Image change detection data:
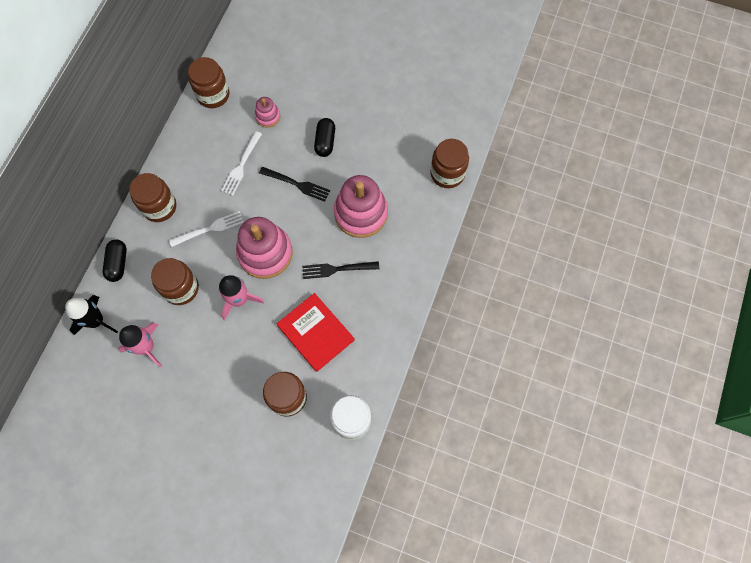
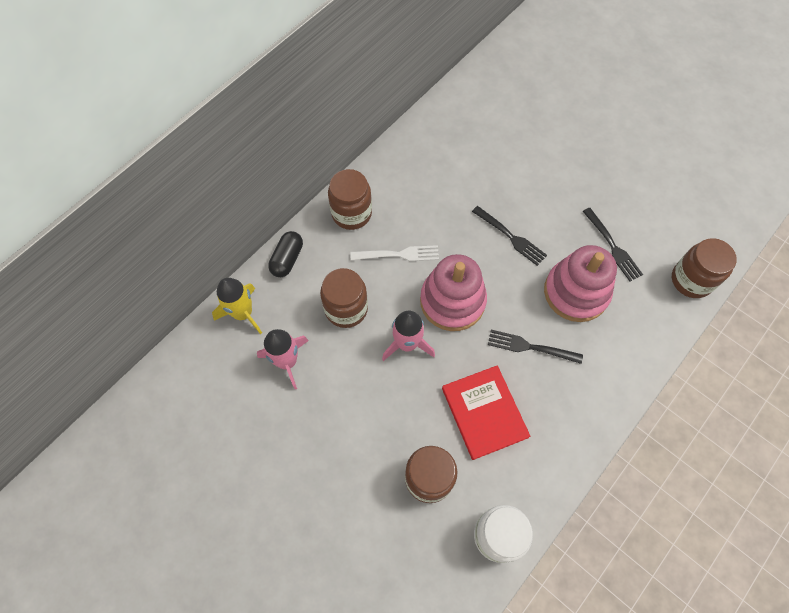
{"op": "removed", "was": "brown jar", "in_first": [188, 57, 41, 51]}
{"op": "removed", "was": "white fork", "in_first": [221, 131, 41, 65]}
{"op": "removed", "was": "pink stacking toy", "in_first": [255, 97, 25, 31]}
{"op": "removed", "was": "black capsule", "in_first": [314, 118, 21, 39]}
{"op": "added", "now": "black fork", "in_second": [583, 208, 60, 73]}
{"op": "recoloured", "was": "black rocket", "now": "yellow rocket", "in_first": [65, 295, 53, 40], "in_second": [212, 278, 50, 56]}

#### EXERCISE DETAILS:
Print the records above again exactly. Leave out the images.

#### PROBLEM SOLUTION:
{"op": "removed", "was": "brown jar", "in_first": [188, 57, 41, 51]}
{"op": "removed", "was": "white fork", "in_first": [221, 131, 41, 65]}
{"op": "removed", "was": "pink stacking toy", "in_first": [255, 97, 25, 31]}
{"op": "removed", "was": "black capsule", "in_first": [314, 118, 21, 39]}
{"op": "added", "now": "black fork", "in_second": [583, 208, 60, 73]}
{"op": "recoloured", "was": "black rocket", "now": "yellow rocket", "in_first": [65, 295, 53, 40], "in_second": [212, 278, 50, 56]}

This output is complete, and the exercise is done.